**SET TASK:**
Rewrite the stretch of entries from the start through the line containing "Rome: 11:24 -> 11:25", replacing "dial" with "face" and leaving everything else unchanged. Give only those entries.

··· EXERCISE INPUTS ···

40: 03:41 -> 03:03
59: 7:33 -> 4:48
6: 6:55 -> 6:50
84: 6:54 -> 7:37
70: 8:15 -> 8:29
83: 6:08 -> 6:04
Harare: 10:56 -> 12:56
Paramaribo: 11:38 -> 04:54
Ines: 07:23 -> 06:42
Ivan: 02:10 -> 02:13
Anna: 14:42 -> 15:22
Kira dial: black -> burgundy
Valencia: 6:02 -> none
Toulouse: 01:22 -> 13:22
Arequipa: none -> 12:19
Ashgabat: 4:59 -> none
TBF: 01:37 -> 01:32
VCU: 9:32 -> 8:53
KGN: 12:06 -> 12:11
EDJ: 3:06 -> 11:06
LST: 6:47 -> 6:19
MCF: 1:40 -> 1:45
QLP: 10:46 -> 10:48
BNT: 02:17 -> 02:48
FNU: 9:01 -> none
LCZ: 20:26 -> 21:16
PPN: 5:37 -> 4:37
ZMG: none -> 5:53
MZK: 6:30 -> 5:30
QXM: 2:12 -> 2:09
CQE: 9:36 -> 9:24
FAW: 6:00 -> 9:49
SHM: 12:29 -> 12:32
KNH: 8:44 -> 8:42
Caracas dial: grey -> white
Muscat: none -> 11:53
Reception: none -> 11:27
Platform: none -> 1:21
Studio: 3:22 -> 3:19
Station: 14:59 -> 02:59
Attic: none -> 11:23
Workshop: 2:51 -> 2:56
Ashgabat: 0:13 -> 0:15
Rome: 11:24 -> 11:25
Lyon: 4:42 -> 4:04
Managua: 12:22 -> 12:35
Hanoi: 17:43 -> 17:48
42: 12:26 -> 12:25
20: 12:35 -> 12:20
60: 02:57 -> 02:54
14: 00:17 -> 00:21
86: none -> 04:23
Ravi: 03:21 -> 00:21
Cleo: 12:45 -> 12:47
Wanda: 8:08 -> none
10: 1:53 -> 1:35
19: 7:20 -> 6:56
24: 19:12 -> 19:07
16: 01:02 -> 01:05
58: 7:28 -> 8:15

···

**FINISHED ANSWER:**
40: 03:41 -> 03:03
59: 7:33 -> 4:48
6: 6:55 -> 6:50
84: 6:54 -> 7:37
70: 8:15 -> 8:29
83: 6:08 -> 6:04
Harare: 10:56 -> 12:56
Paramaribo: 11:38 -> 04:54
Ines: 07:23 -> 06:42
Ivan: 02:10 -> 02:13
Anna: 14:42 -> 15:22
Kira face: black -> burgundy
Valencia: 6:02 -> none
Toulouse: 01:22 -> 13:22
Arequipa: none -> 12:19
Ashgabat: 4:59 -> none
TBF: 01:37 -> 01:32
VCU: 9:32 -> 8:53
KGN: 12:06 -> 12:11
EDJ: 3:06 -> 11:06
LST: 6:47 -> 6:19
MCF: 1:40 -> 1:45
QLP: 10:46 -> 10:48
BNT: 02:17 -> 02:48
FNU: 9:01 -> none
LCZ: 20:26 -> 21:16
PPN: 5:37 -> 4:37
ZMG: none -> 5:53
MZK: 6:30 -> 5:30
QXM: 2:12 -> 2:09
CQE: 9:36 -> 9:24
FAW: 6:00 -> 9:49
SHM: 12:29 -> 12:32
KNH: 8:44 -> 8:42
Caracas face: grey -> white
Muscat: none -> 11:53
Reception: none -> 11:27
Platform: none -> 1:21
Studio: 3:22 -> 3:19
Station: 14:59 -> 02:59
Attic: none -> 11:23
Workshop: 2:51 -> 2:56
Ashgabat: 0:13 -> 0:15
Rome: 11:24 -> 11:25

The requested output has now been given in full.